*** Begin section ***

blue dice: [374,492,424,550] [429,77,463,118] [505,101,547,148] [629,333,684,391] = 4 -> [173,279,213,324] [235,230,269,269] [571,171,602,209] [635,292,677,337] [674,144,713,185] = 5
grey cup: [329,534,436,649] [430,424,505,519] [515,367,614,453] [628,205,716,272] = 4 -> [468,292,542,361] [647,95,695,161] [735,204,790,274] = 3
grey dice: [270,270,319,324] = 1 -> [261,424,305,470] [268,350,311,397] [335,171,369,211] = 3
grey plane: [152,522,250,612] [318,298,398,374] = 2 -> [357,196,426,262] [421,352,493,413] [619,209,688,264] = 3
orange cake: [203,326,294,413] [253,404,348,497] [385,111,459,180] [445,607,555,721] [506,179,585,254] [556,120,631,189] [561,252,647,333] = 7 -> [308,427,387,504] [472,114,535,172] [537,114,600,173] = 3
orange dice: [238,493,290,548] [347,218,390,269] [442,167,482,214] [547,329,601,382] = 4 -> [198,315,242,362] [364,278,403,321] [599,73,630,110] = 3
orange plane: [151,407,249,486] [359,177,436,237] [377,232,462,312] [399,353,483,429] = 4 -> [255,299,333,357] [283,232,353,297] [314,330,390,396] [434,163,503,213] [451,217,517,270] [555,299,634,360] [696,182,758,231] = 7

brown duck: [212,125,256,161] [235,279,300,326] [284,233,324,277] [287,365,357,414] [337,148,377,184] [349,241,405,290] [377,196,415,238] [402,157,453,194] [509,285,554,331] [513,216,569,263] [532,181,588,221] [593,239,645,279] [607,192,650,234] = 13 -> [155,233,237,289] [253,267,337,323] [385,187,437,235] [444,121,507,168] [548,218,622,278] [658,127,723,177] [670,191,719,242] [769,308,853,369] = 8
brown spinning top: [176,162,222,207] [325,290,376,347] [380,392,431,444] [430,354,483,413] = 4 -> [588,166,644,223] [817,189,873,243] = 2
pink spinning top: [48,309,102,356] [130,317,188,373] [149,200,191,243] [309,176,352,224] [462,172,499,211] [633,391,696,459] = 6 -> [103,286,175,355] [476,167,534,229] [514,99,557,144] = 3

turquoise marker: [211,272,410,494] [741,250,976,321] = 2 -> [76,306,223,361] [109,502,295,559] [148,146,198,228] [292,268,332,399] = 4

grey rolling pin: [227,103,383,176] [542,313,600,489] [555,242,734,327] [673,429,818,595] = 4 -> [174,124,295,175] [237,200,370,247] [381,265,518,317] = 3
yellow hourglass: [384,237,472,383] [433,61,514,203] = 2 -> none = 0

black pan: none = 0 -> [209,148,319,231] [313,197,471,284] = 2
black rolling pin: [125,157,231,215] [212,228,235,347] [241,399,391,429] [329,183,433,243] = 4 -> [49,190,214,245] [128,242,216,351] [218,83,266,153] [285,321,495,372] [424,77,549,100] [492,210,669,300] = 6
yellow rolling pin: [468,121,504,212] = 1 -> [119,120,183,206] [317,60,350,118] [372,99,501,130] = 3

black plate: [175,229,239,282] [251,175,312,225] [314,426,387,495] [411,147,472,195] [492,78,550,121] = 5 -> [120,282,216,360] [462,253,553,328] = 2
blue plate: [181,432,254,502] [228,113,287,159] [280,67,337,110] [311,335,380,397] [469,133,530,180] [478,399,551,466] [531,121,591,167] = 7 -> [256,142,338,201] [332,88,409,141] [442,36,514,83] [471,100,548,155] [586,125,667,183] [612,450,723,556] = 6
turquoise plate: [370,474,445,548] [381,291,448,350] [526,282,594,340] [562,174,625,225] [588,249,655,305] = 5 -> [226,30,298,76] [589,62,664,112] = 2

*** End section ***

Which lines above contain the word "turquoise"? Copy each one.

turquoise marker: [211,272,410,494] [741,250,976,321] = 2 -> [76,306,223,361] [109,502,295,559] [148,146,198,228] [292,268,332,399] = 4
turquoise plate: [370,474,445,548] [381,291,448,350] [526,282,594,340] [562,174,625,225] [588,249,655,305] = 5 -> [226,30,298,76] [589,62,664,112] = 2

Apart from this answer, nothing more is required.